Task goal
Each line holding the string "rolling" is to be copied from the data.

Supplied entries
━━━━━━━━━━━━━━━━

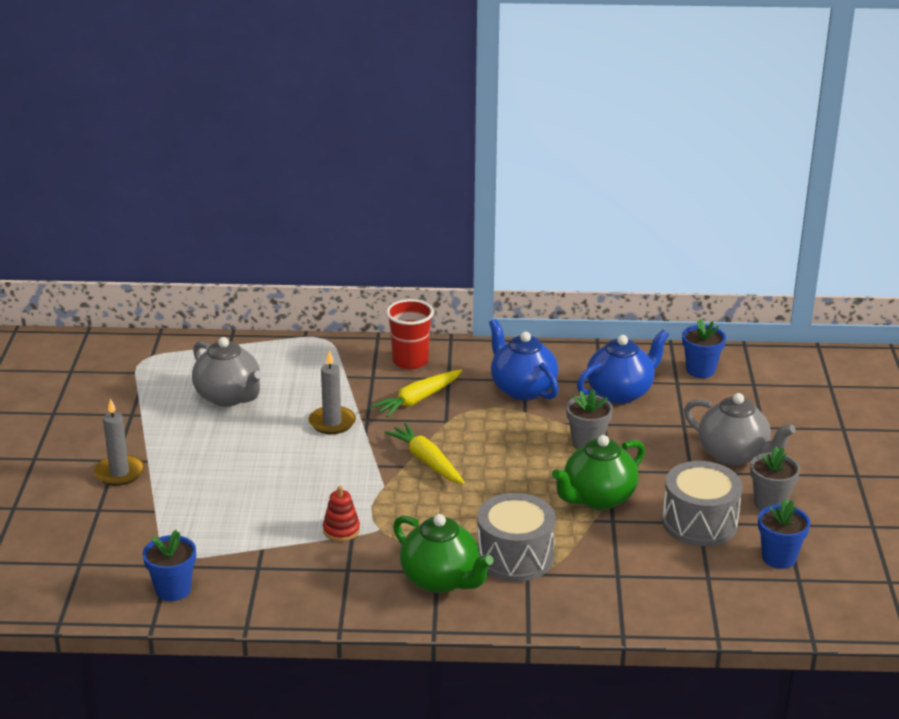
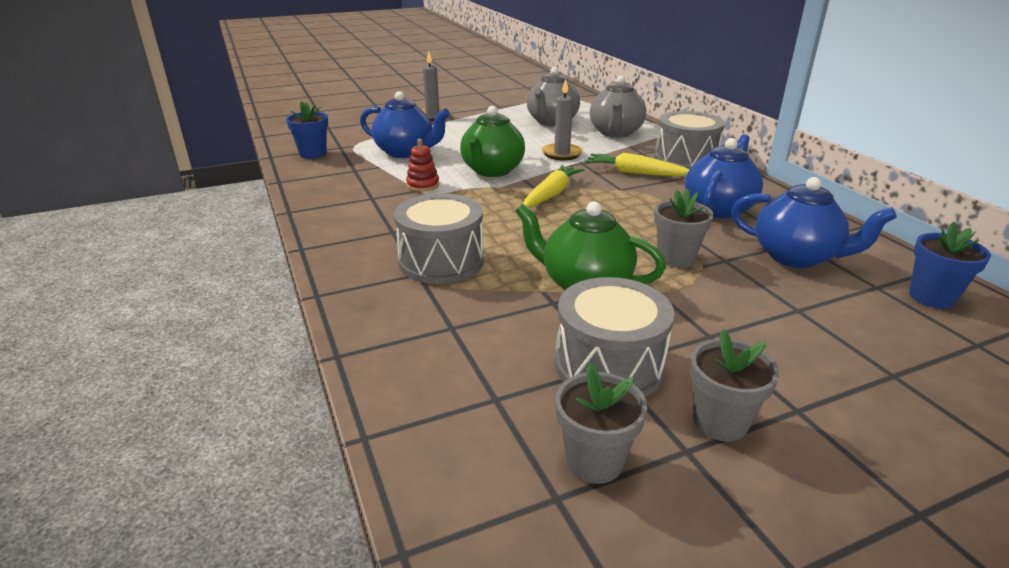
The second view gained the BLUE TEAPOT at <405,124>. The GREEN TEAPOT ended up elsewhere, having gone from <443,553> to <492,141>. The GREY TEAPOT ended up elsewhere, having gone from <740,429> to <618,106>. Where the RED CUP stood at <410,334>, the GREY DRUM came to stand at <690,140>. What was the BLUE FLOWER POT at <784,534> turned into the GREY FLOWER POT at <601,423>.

━━━━━━━━━━━━━━━━

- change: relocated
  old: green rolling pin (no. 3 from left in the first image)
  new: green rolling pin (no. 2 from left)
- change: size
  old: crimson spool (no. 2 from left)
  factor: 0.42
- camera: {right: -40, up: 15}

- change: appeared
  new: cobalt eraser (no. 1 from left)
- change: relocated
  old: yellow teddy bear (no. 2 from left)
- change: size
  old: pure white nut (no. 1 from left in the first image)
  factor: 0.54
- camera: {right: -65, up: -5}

━━━━━━━━━━━━━━━━

Task result
  old: green rolling pin (no. 3 from left in the first image)
  new: green rolling pin (no. 2 from left)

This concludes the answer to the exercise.